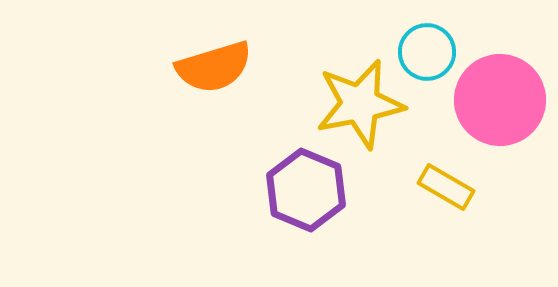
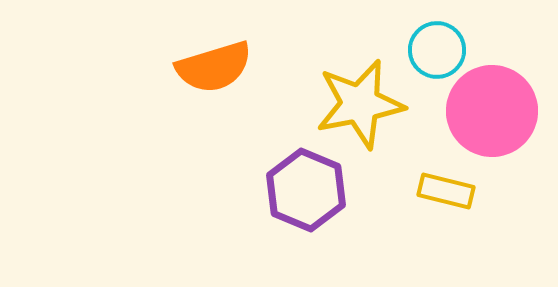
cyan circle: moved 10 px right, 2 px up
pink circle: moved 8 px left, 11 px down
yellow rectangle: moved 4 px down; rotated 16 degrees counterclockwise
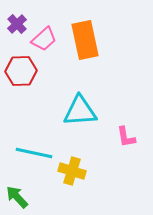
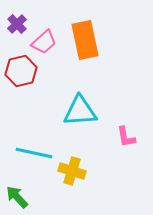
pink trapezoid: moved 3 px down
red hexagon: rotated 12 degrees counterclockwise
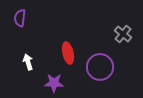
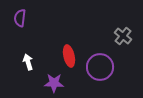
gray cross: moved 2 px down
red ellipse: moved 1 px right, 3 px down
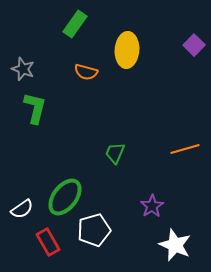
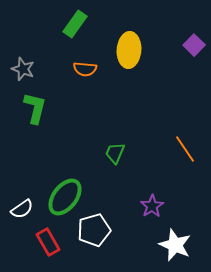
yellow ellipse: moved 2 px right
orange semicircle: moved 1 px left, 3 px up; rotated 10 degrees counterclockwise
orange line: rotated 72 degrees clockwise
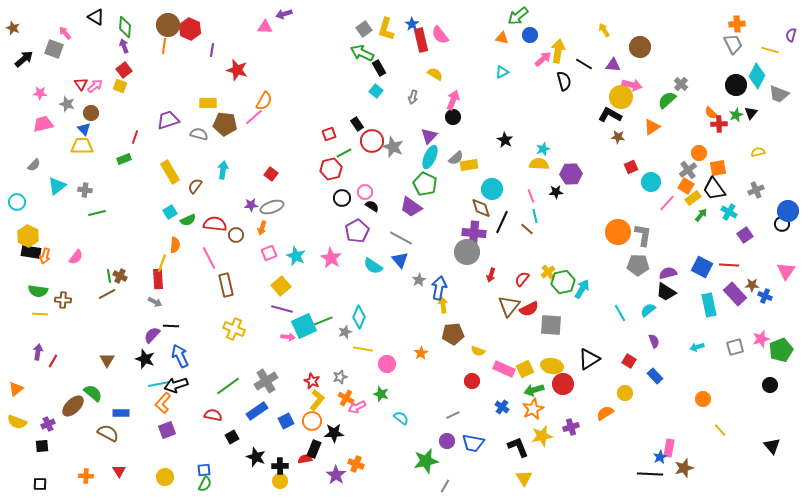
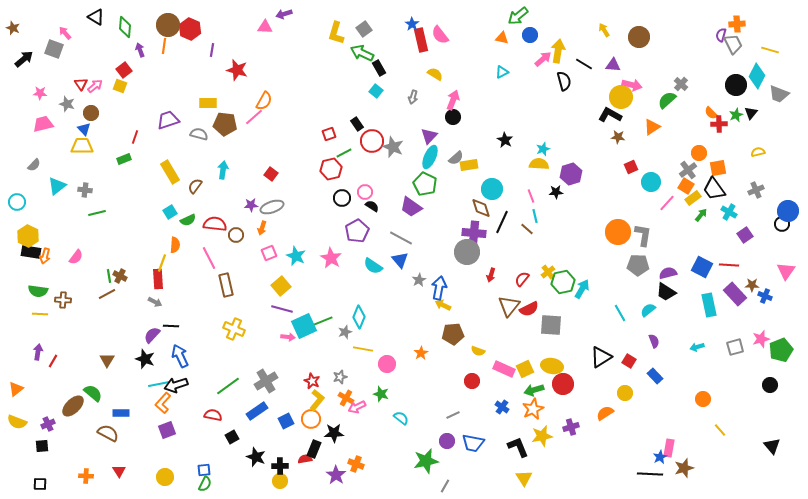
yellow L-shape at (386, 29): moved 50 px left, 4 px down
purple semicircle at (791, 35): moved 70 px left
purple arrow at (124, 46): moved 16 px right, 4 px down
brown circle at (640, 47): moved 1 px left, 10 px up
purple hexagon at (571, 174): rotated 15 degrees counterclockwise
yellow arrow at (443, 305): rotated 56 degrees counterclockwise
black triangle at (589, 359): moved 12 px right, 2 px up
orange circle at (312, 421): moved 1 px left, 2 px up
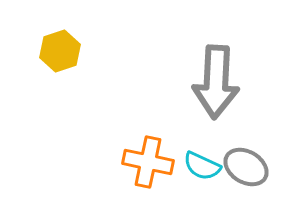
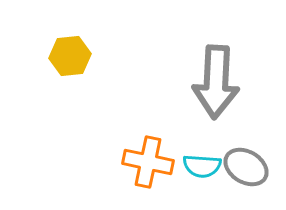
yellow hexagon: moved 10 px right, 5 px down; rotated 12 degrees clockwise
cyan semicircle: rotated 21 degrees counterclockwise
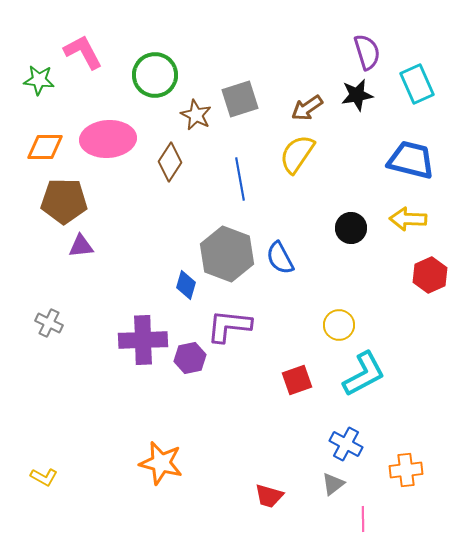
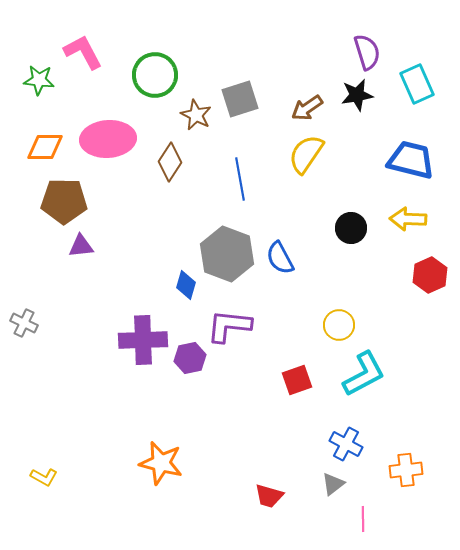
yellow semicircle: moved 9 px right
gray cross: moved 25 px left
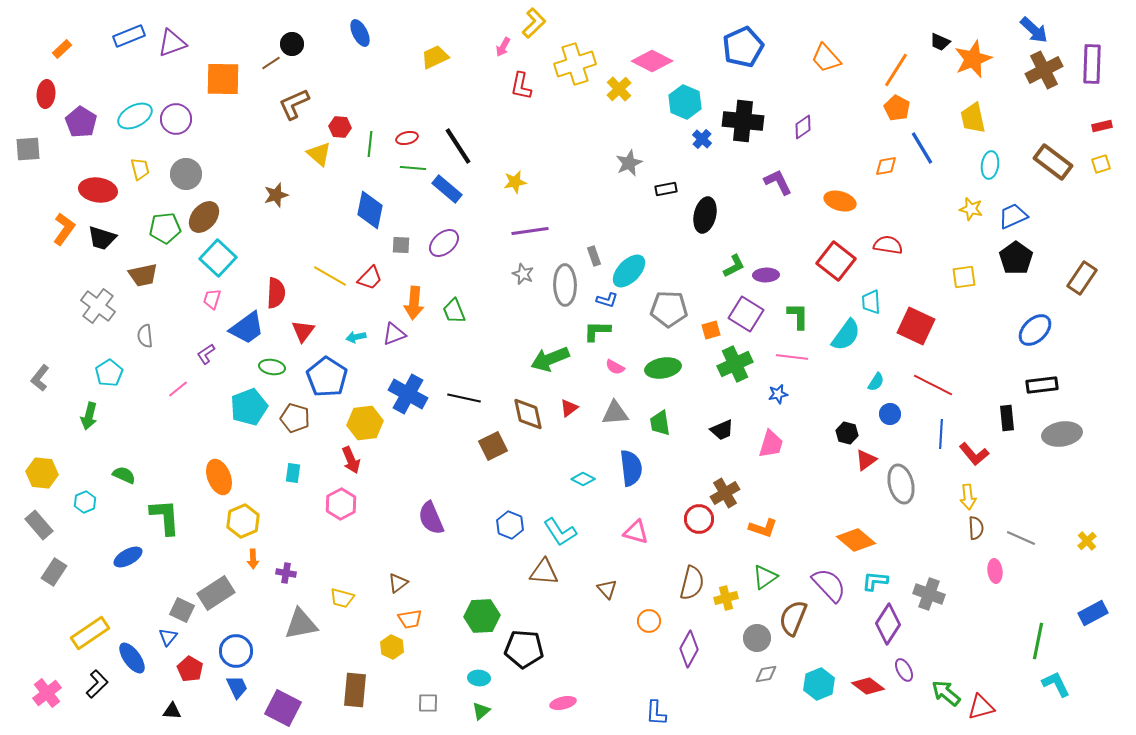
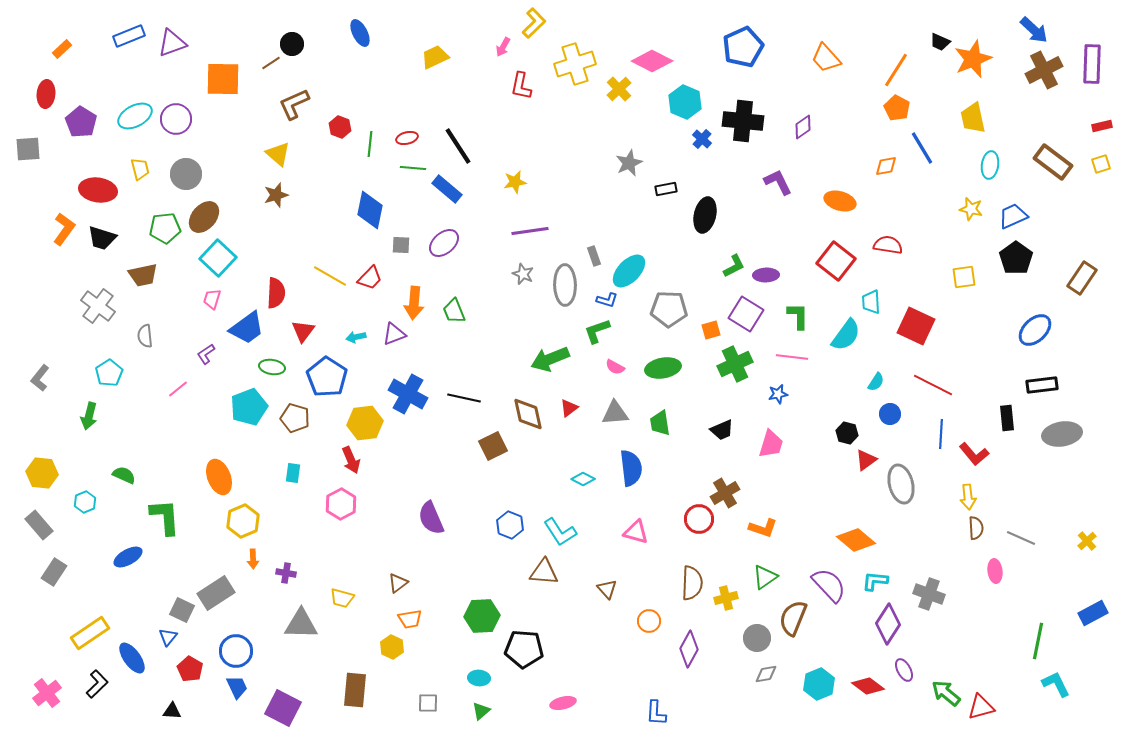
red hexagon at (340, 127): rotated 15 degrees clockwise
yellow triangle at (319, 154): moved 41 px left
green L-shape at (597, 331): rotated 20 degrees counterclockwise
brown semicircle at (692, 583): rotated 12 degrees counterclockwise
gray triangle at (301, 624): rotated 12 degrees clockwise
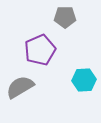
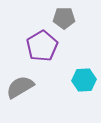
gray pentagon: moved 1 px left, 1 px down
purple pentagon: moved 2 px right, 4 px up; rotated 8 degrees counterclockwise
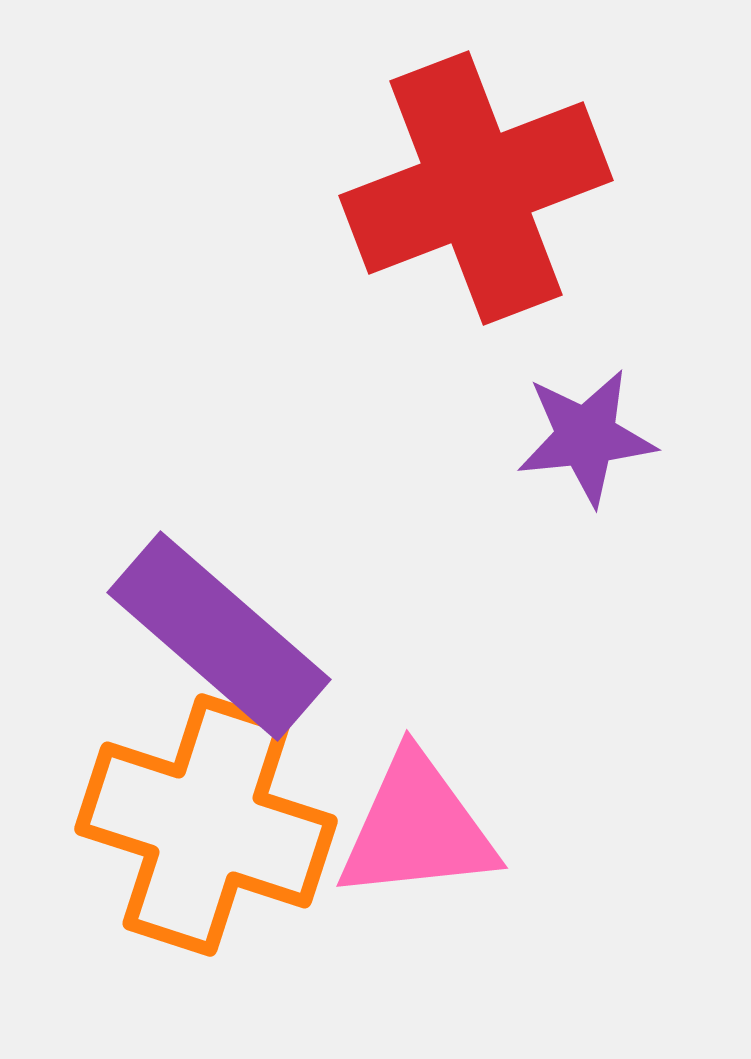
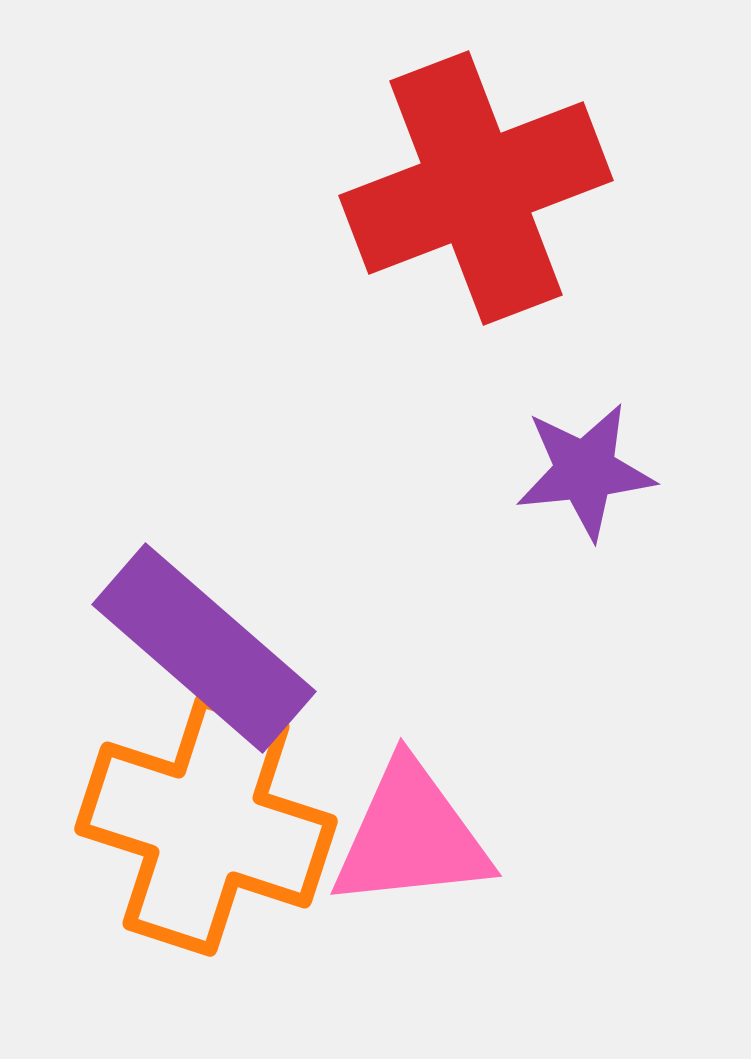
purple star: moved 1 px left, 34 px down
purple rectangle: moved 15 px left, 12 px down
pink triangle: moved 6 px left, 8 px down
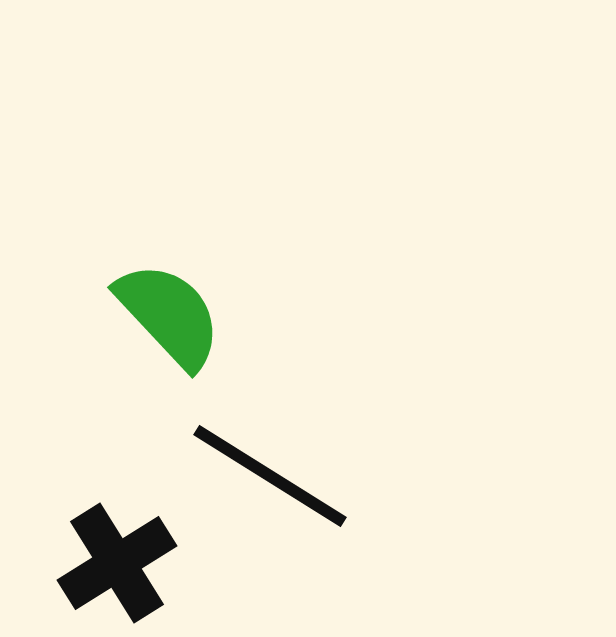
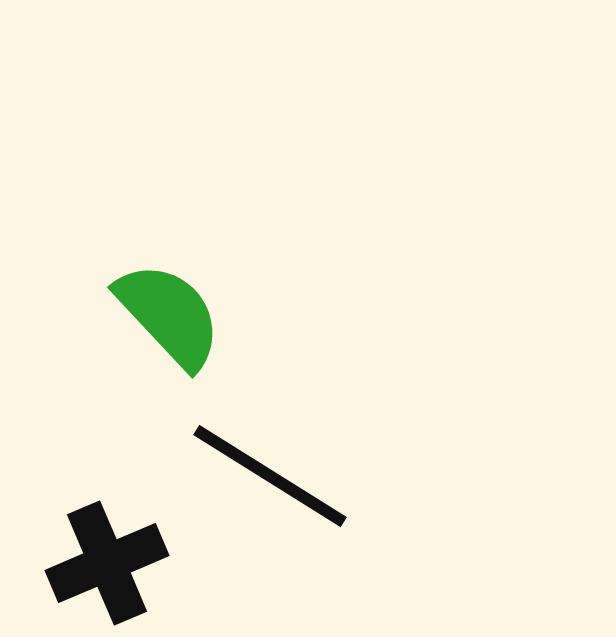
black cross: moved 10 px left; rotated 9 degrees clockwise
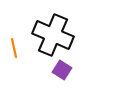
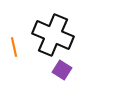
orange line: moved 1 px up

■ ■ ■ ■ ■

▸ The task
Copy the lines above between the one holding "orange circle at" and the one holding "red hexagon at", inclusive. Drop the pictures.

▸ Written answer
orange circle at (312, 421): moved 1 px left, 2 px up
yellow hexagon: moved 10 px right, 5 px down; rotated 12 degrees clockwise
cyan semicircle: rotated 21 degrees counterclockwise
yellow semicircle: moved 9 px right
gray cross: moved 25 px left
red hexagon at (340, 127): rotated 15 degrees clockwise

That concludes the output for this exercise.